__Your assignment__. Reproduce the full listing below unchanged, apart from the pictures.

__Information provided__.
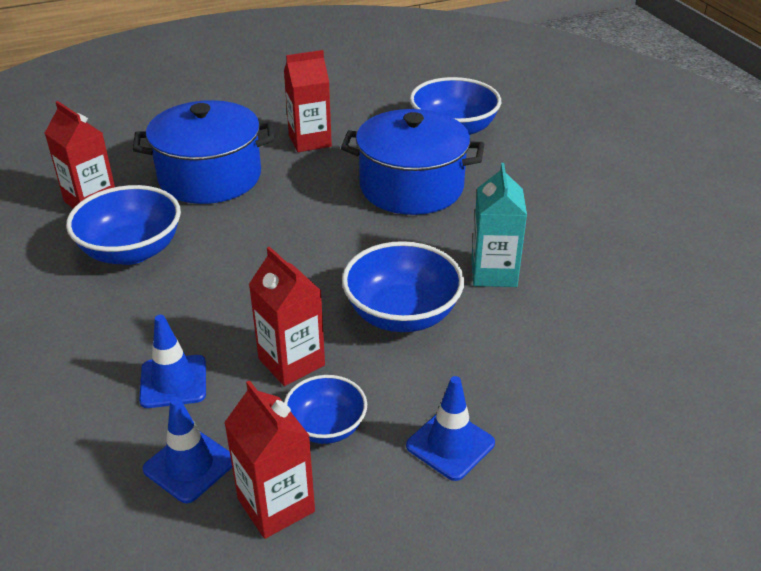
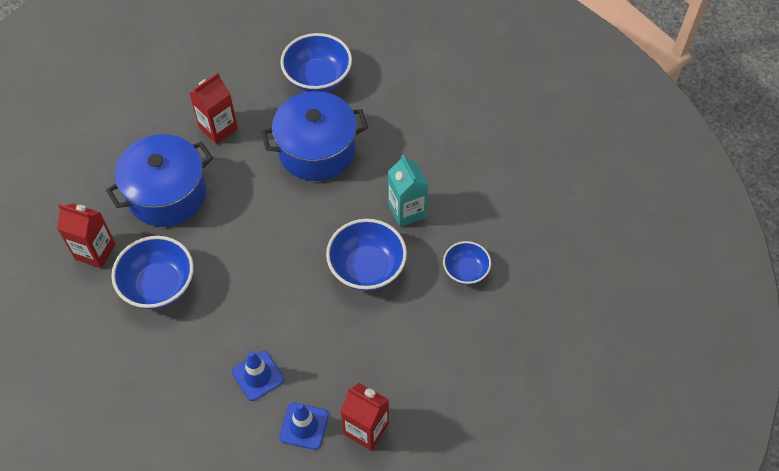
camera: 25 degrees left, 20 degrees up
(291, 362) = (320, 332): red carton -> none
(326, 427) = (365, 368): blue bowl -> blue bowl (465, 271)
(450, 444) = (438, 351): blue traffic cone -> none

__The answer__.
camera: 25 degrees left, 20 degrees up
(291, 362) = (320, 332): red carton -> none
(326, 427) = (365, 368): blue bowl -> blue bowl (465, 271)
(450, 444) = (438, 351): blue traffic cone -> none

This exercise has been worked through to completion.